• [WHAT YOU NEED TO DO]
Transcribe, word for word, every line from the one containing "none -> white brick F9 level 1" through the final line of the records, and omit the pictures.
Start of PROVIDED DATA
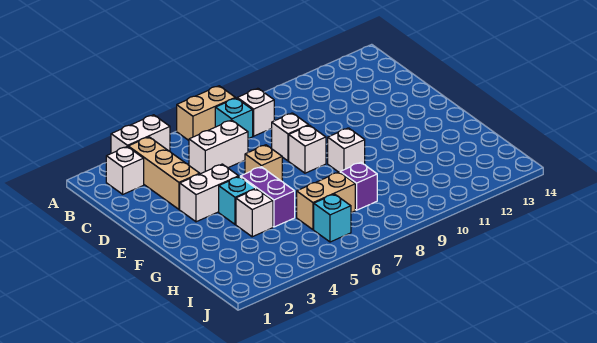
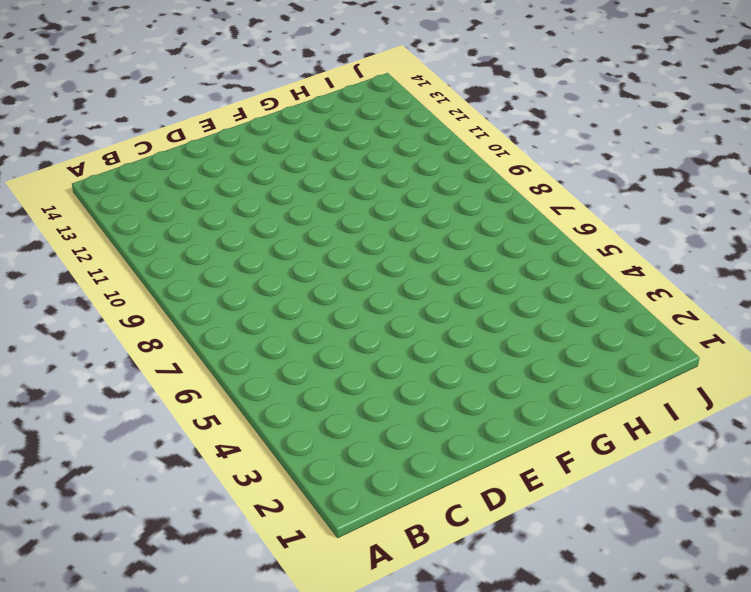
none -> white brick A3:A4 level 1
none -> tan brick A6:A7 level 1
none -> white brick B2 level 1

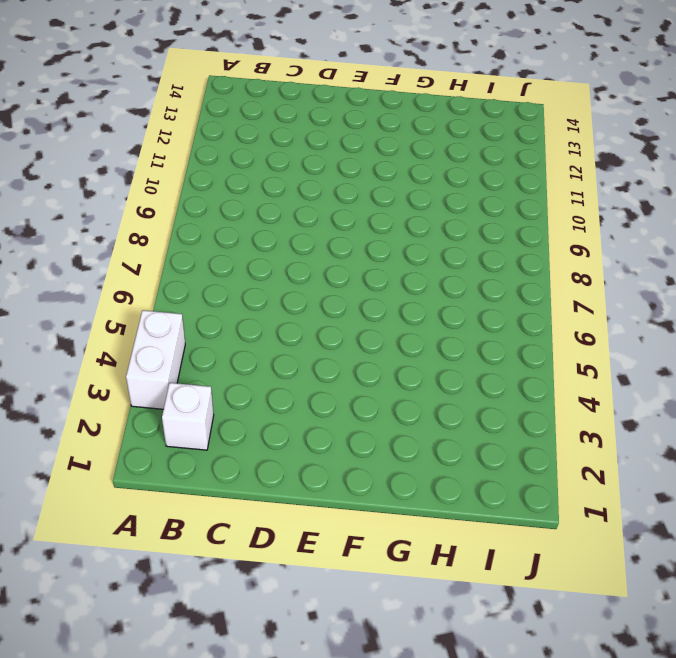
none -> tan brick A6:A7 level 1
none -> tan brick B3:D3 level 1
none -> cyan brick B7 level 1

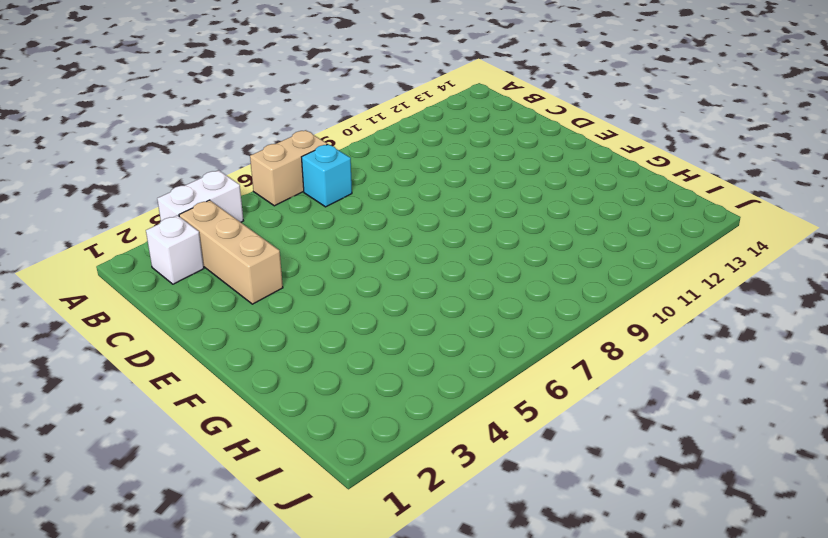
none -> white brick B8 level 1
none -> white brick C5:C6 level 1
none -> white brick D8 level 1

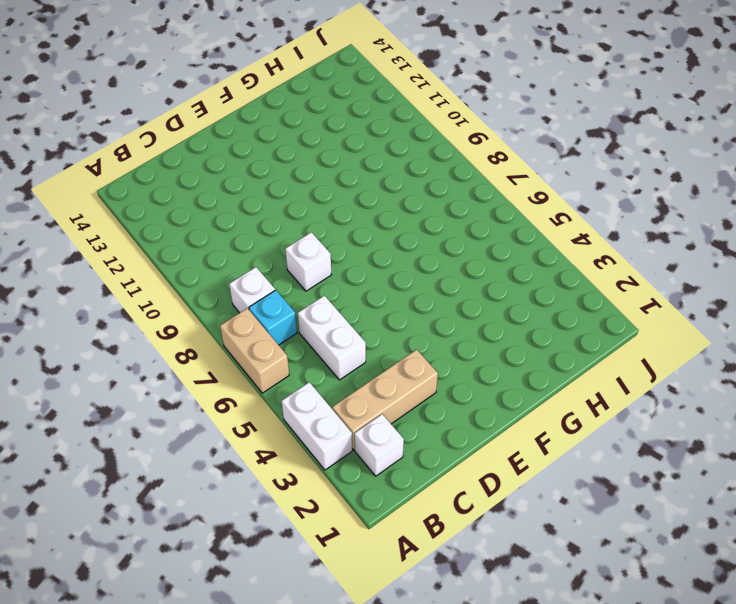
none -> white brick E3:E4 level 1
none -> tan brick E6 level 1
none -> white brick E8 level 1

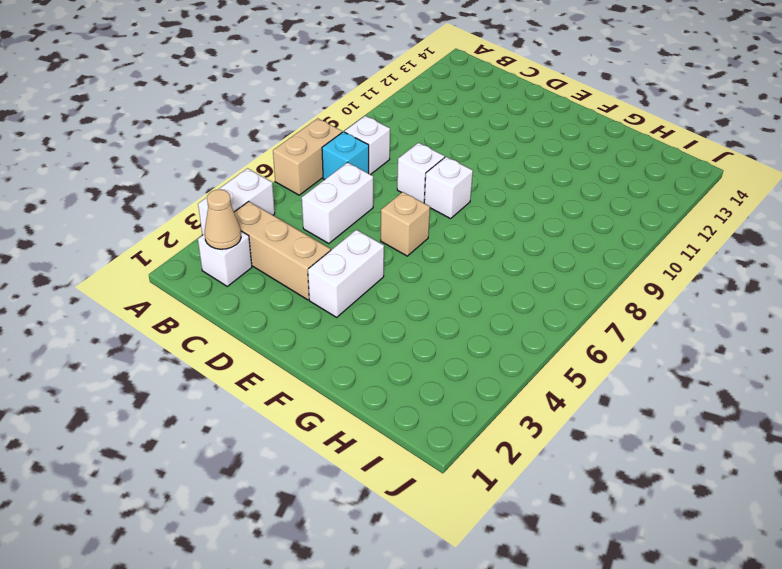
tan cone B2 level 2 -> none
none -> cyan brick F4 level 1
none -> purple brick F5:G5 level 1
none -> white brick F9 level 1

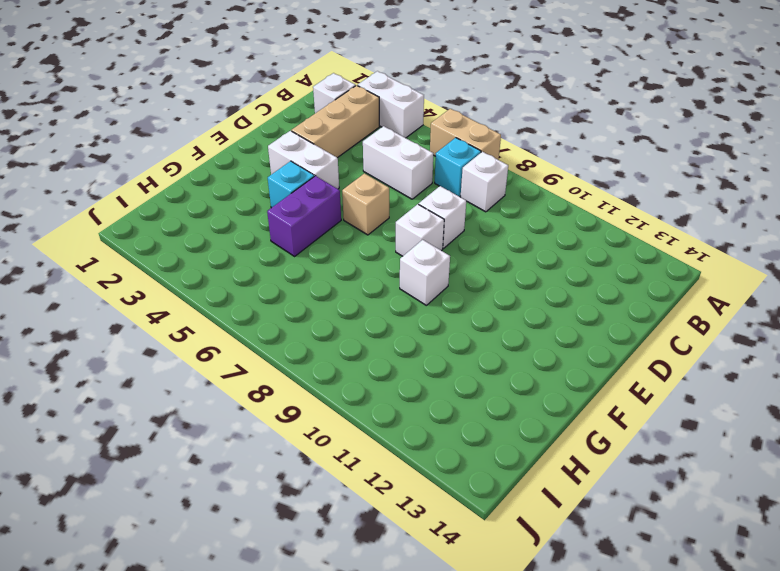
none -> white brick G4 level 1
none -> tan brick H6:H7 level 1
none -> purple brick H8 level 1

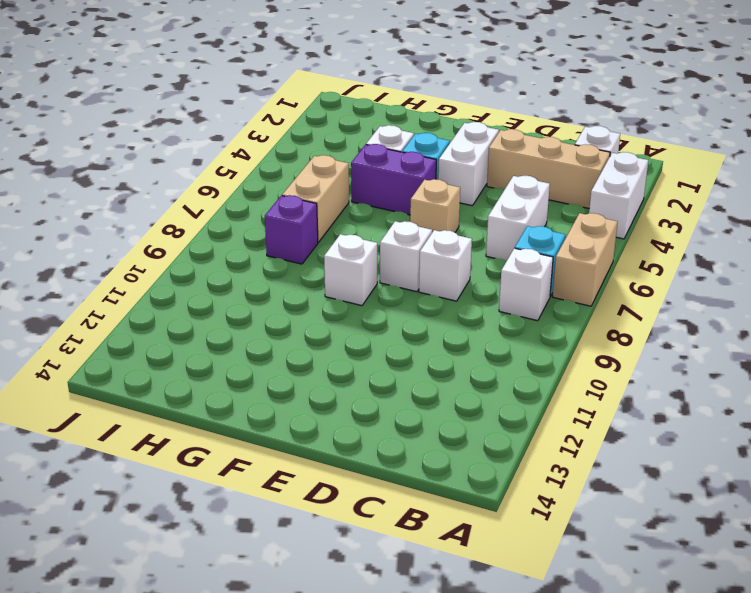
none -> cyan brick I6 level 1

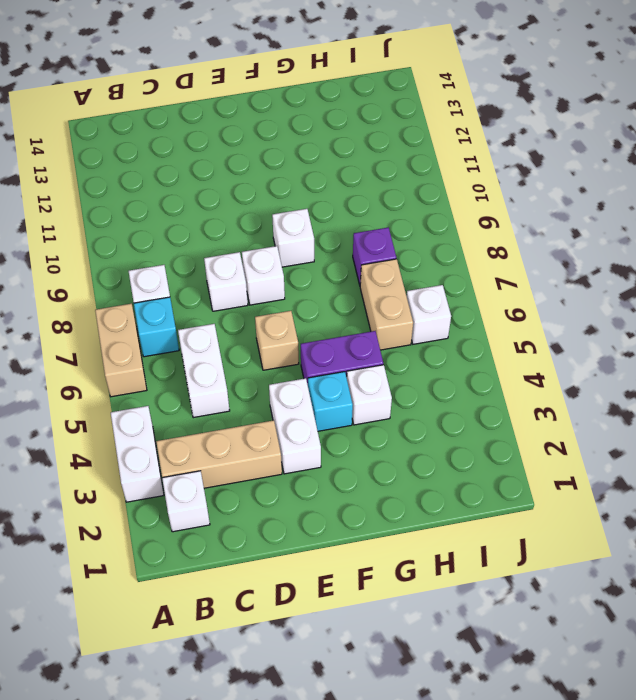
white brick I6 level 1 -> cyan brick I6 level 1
End of PROVIDED DATA
• [RESPONSE TO THIS EXERCISE]
none -> white brick F9 level 1

none -> white brick G4 level 1
none -> tan brick H6:H7 level 1
none -> purple brick H8 level 1

none -> cyan brick I6 level 1

white brick I6 level 1 -> cyan brick I6 level 1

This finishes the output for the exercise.